● TASK DIRECTIONS: Reproduce the listing below word for word, leaving out the pictures.

[[ DATA EXCERPTS, beginning ]]

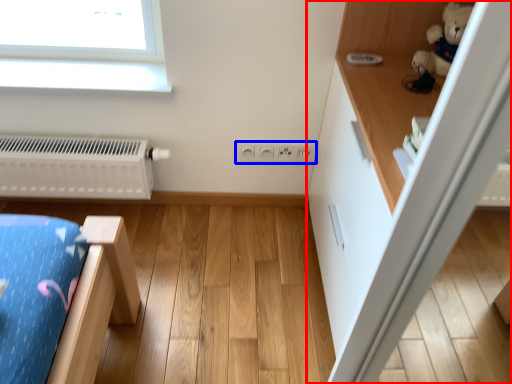
Question: Which object is closer to the camera taking this photo, dresser (highlighted by a red box) or electric outlet (highlighted by a blue box)?

Choices:
 (A) dresser
 (B) electric outlet

Answer: (A)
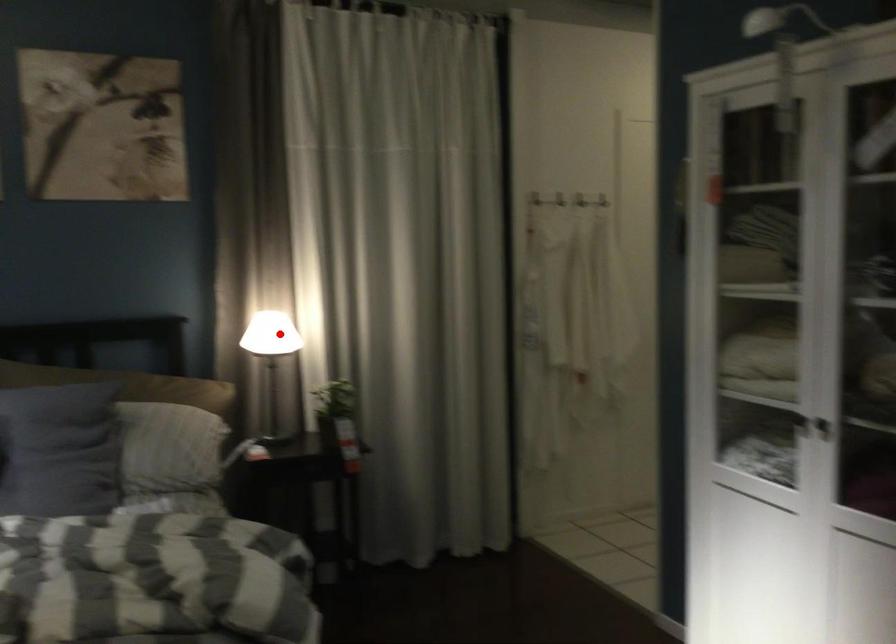
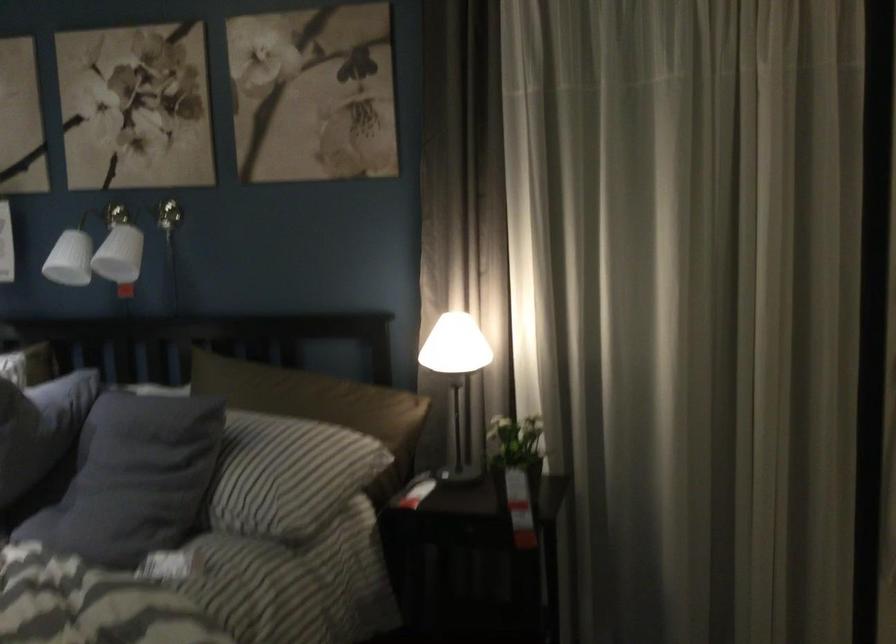
Question: I am providing you with two images of the same scene from different viewpoints. In image1, a red point is highlighted. Considering the same 3D point in image2, which of the following is correct?

Choices:
 (A) It is closer
 (B) It is farther

Answer: (A)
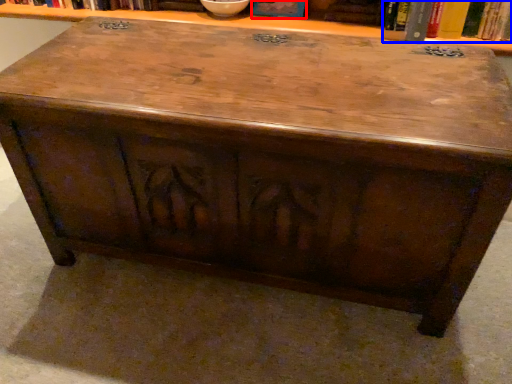
Question: Which object is further to the camera taking this photo, book (highlighted by a red box) or book (highlighted by a blue box)?

Choices:
 (A) book
 (B) book

Answer: (A)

[[ DATA EXCERPTS, end ]]

● EXERCISE OUTPUT:
Question: Which object is closer to the camera taking this photo, dresser (highlighted by a red box) or electric outlet (highlighted by a blue box)?

Choices:
 (A) dresser
 (B) electric outlet

Answer: (A)
Question: I am providing you with two images of the same scene from different viewpoints. In image1, a red point is highlighted. Considering the same 3D point in image2, which of the following is correct?

Choices:
 (A) It is closer
 (B) It is farther

Answer: (A)
Question: Which object is further to the camera taking this photo, book (highlighted by a red box) or book (highlighted by a blue box)?

Choices:
 (A) book
 (B) book

Answer: (A)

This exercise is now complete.